- [TO DO] Each line of the listing that contains the word "orange" is to be copied.

- [DATA TO USE]
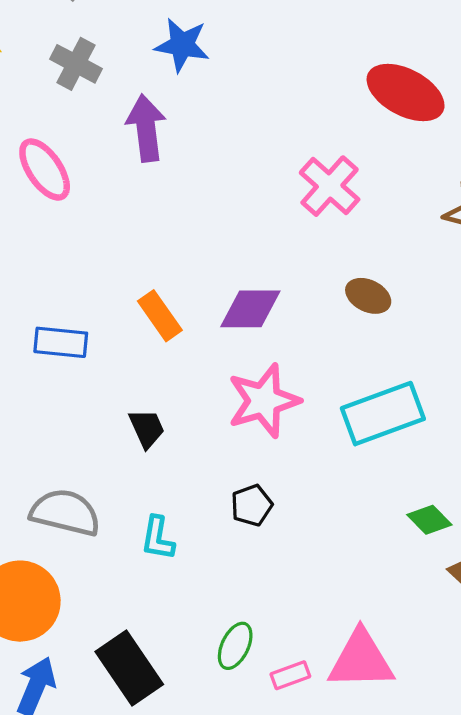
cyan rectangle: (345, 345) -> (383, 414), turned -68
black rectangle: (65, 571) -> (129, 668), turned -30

* * *

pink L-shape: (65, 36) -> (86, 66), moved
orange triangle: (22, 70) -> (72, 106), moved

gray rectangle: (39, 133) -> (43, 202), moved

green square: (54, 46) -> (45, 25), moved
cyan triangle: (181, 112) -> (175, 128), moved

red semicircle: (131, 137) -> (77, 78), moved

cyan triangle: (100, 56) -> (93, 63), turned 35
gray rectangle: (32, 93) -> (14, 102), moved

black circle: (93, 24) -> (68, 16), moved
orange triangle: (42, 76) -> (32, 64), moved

==

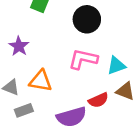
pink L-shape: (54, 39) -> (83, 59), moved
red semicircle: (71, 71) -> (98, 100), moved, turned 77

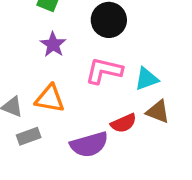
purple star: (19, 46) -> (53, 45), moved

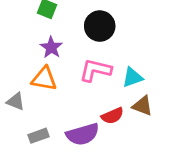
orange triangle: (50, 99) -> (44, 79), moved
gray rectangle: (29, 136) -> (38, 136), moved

- [RESPONSE TO THIS TASK]
orange triangle: (22, 70) -> (72, 106), moved
orange triangle: (42, 76) -> (32, 64), moved
orange triangle: (50, 99) -> (44, 79), moved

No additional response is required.